Copy nothing but the lines from the one containing "BT2 pin TXD: D12 -> A5" through the last line of the entries below, exactly as written and without pictures.
─── GIVEN RECORDS
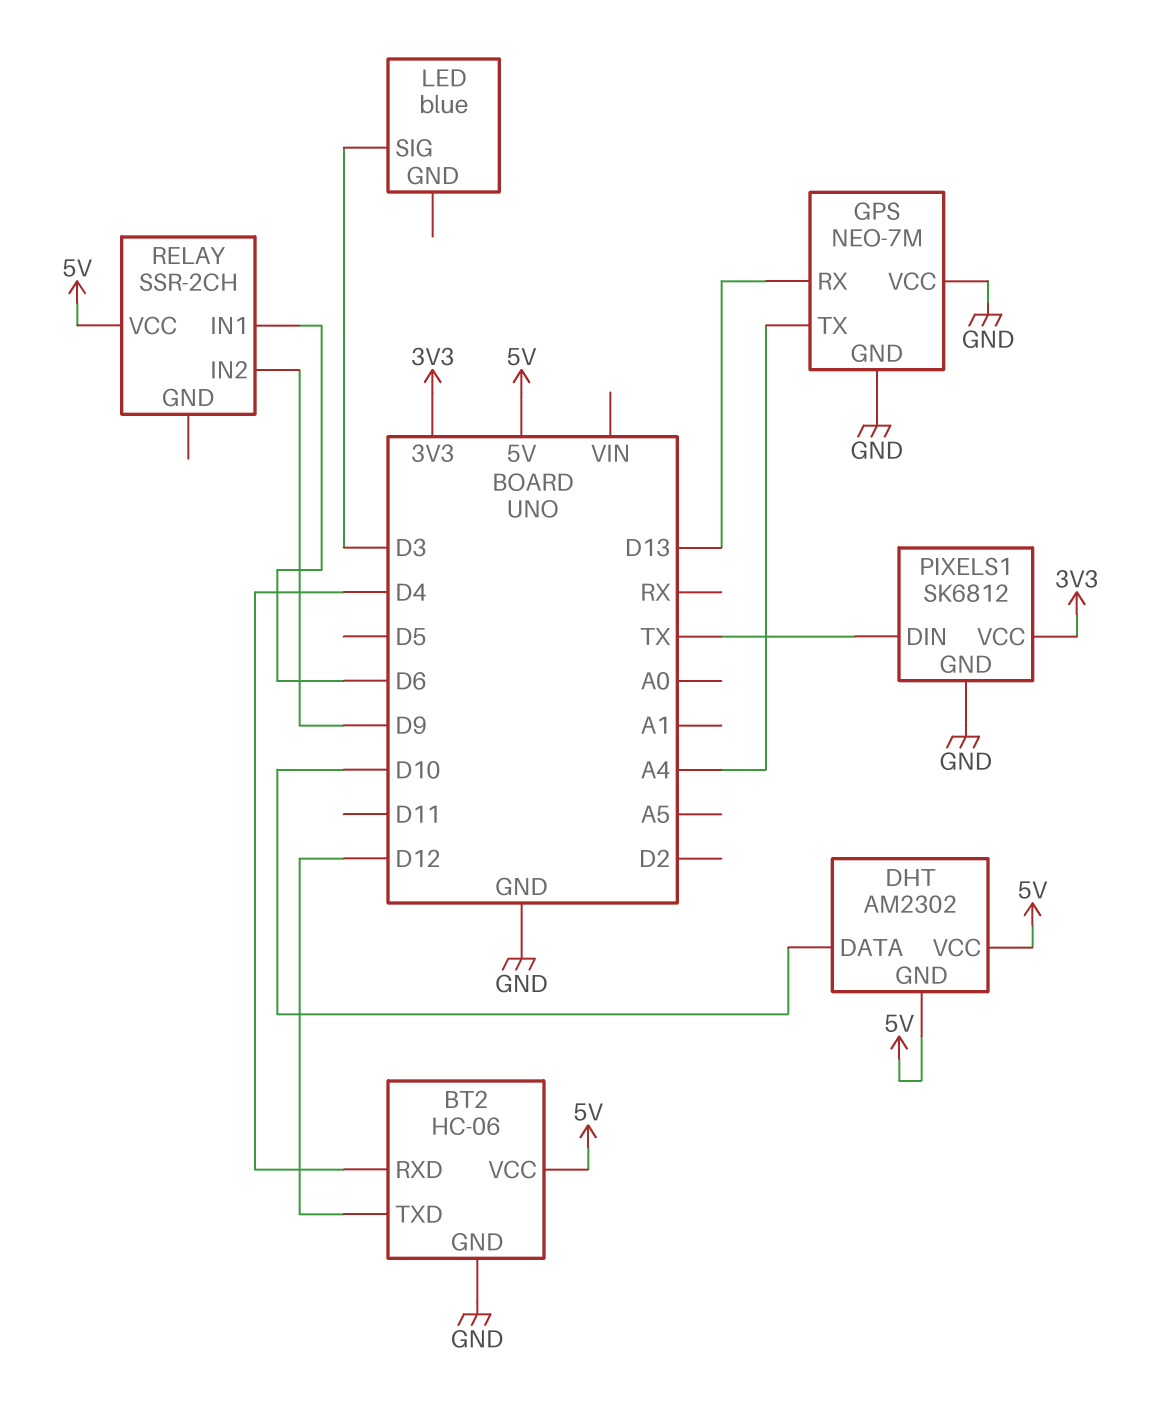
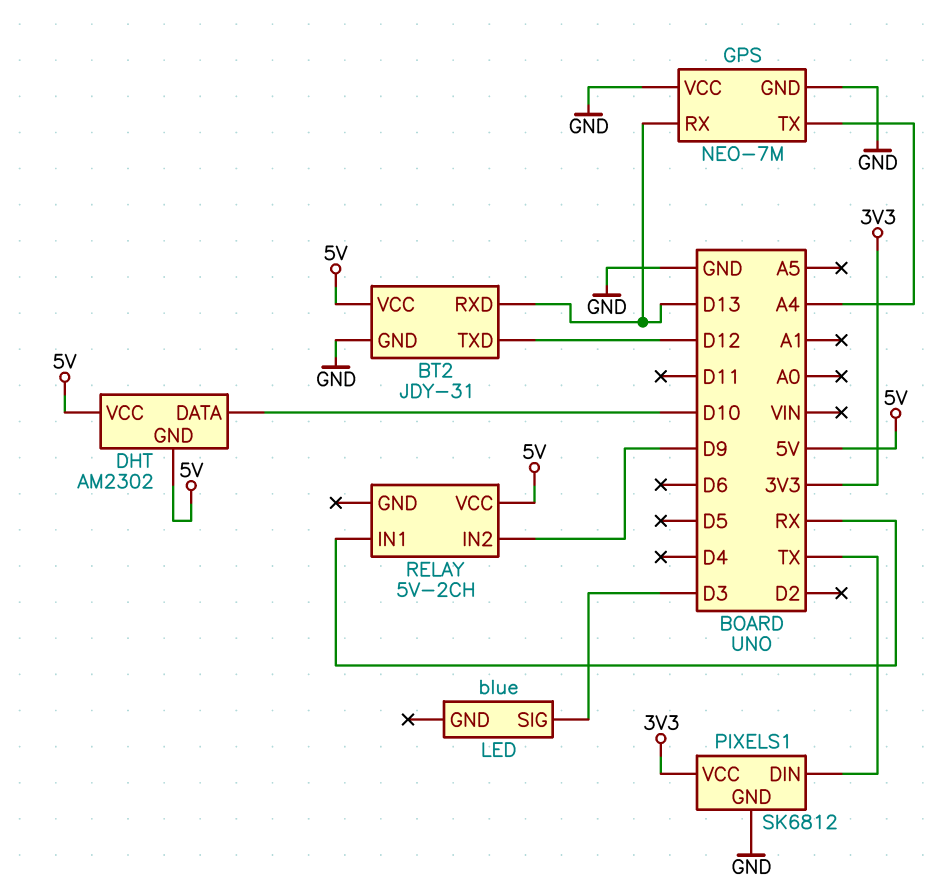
BT2: HC-06 -> JDY-31
BT2 pin RXD: D4 -> D13
RELAY: SSR-2CH -> 5V-2CH
RELAY pin IN1: D6 -> RX

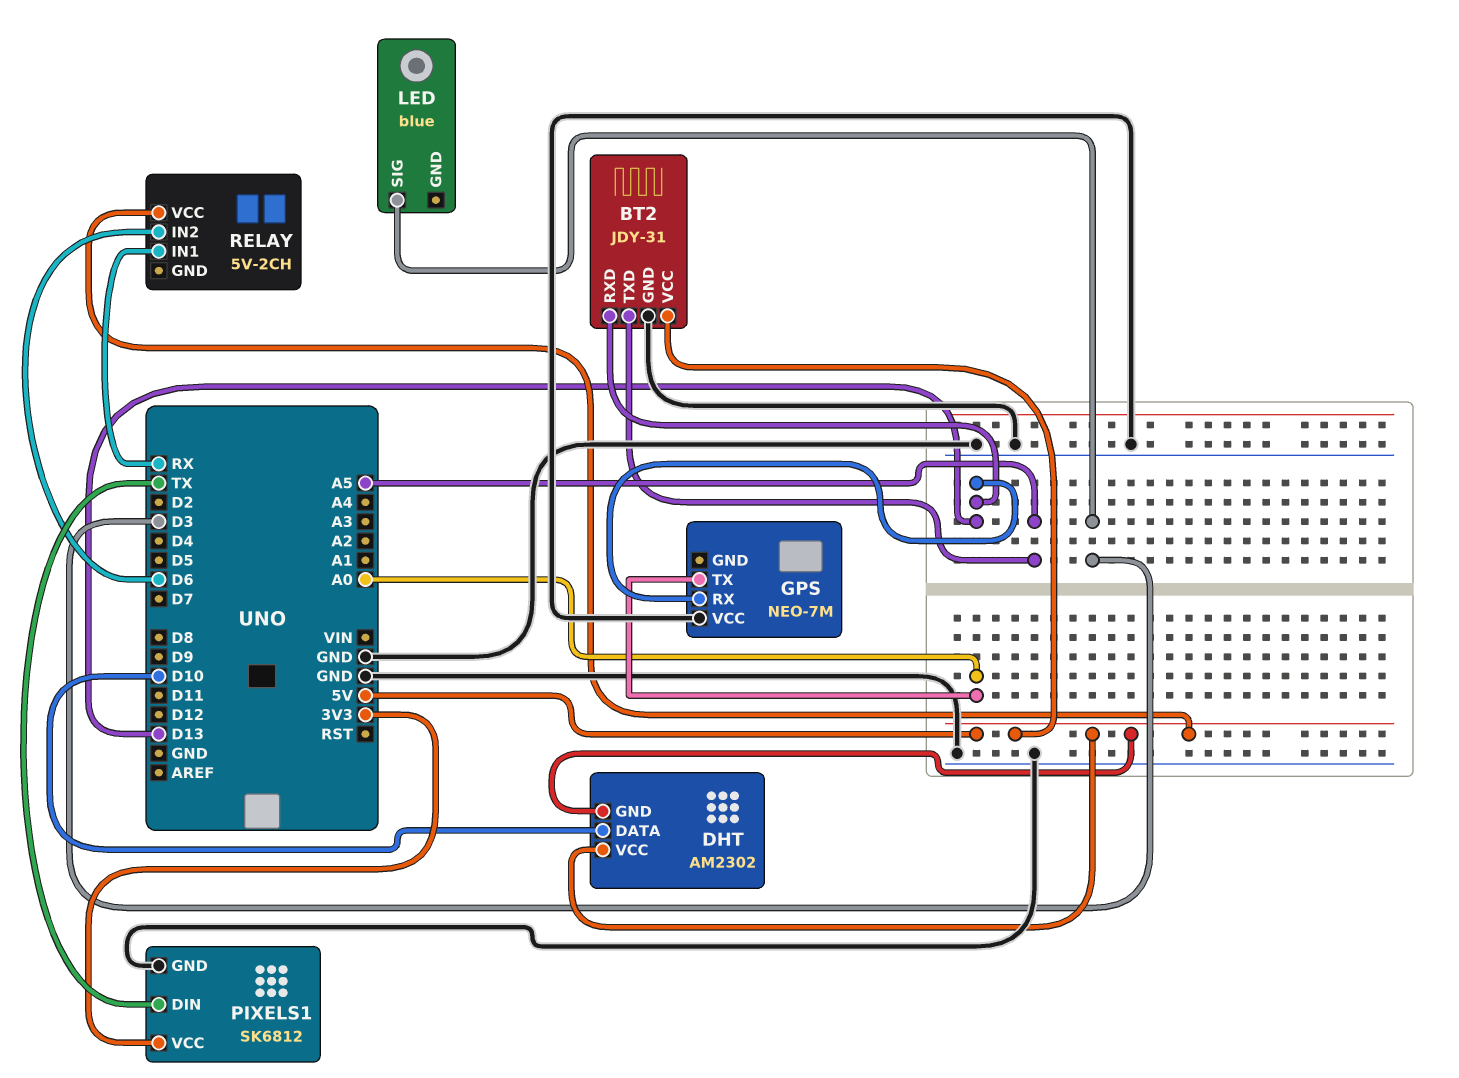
BT2 pin TXD: D12 -> A5
GPS pin GND: GND -> none
GPS pin TX: A4 -> A0
RELAY pin IN2: D9 -> D6

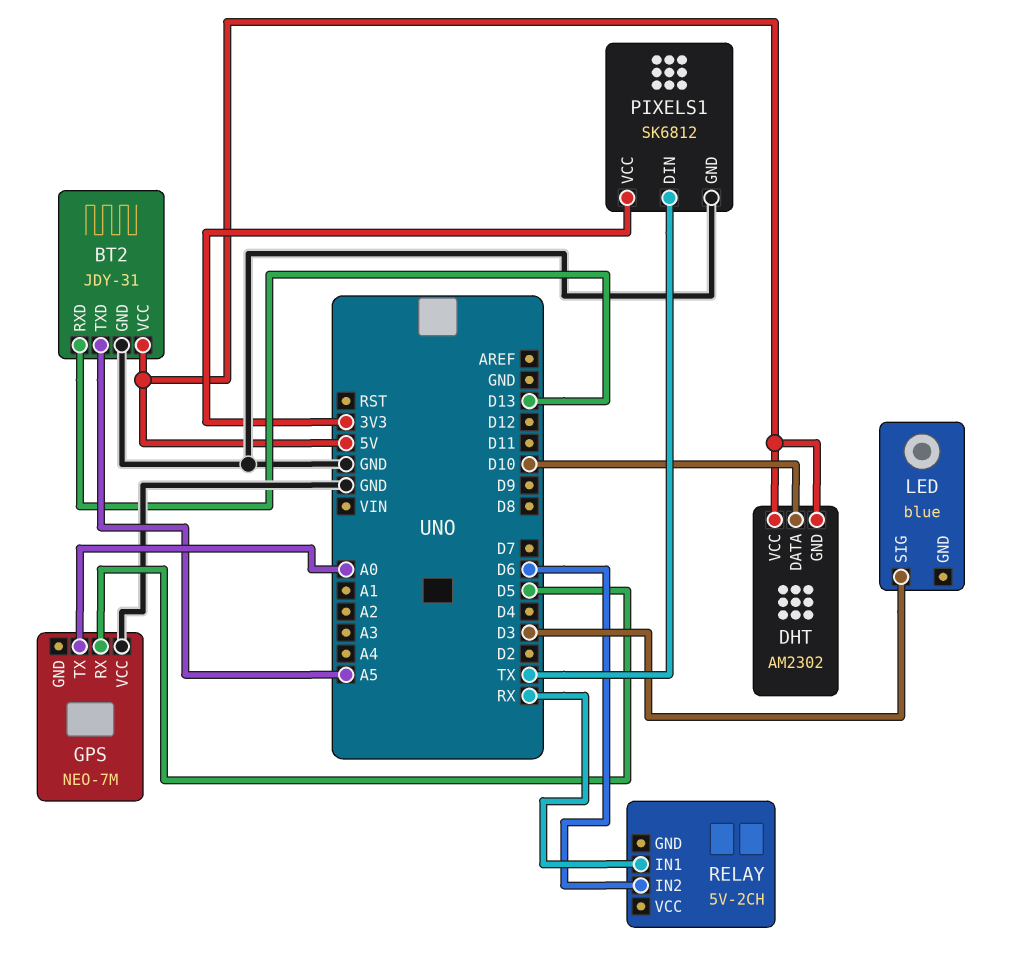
GPS pin RX: D13 -> D5
RELAY pin VCC: 5V -> none

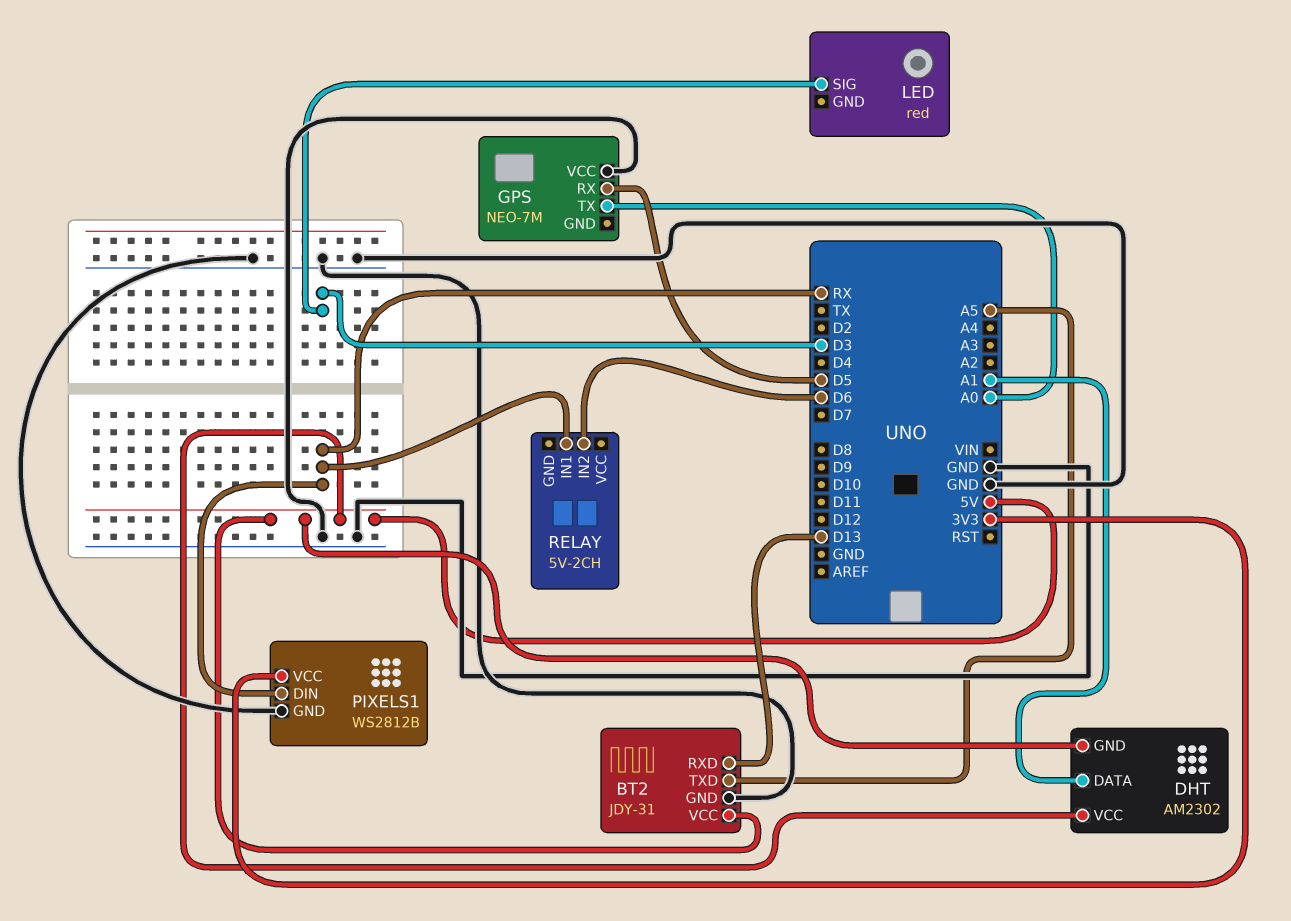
DHT pin DATA: D10 -> A1
LED: blue -> red
PIXELS1: SK6812 -> WS2812B
PIXELS1 pin DIN: TX -> RX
──────
TASK ANSWER:
BT2 pin TXD: D12 -> A5
GPS pin GND: GND -> none
GPS pin TX: A4 -> A0
RELAY pin IN2: D9 -> D6

GPS pin RX: D13 -> D5
RELAY pin VCC: 5V -> none

DHT pin DATA: D10 -> A1
LED: blue -> red
PIXELS1: SK6812 -> WS2812B
PIXELS1 pin DIN: TX -> RX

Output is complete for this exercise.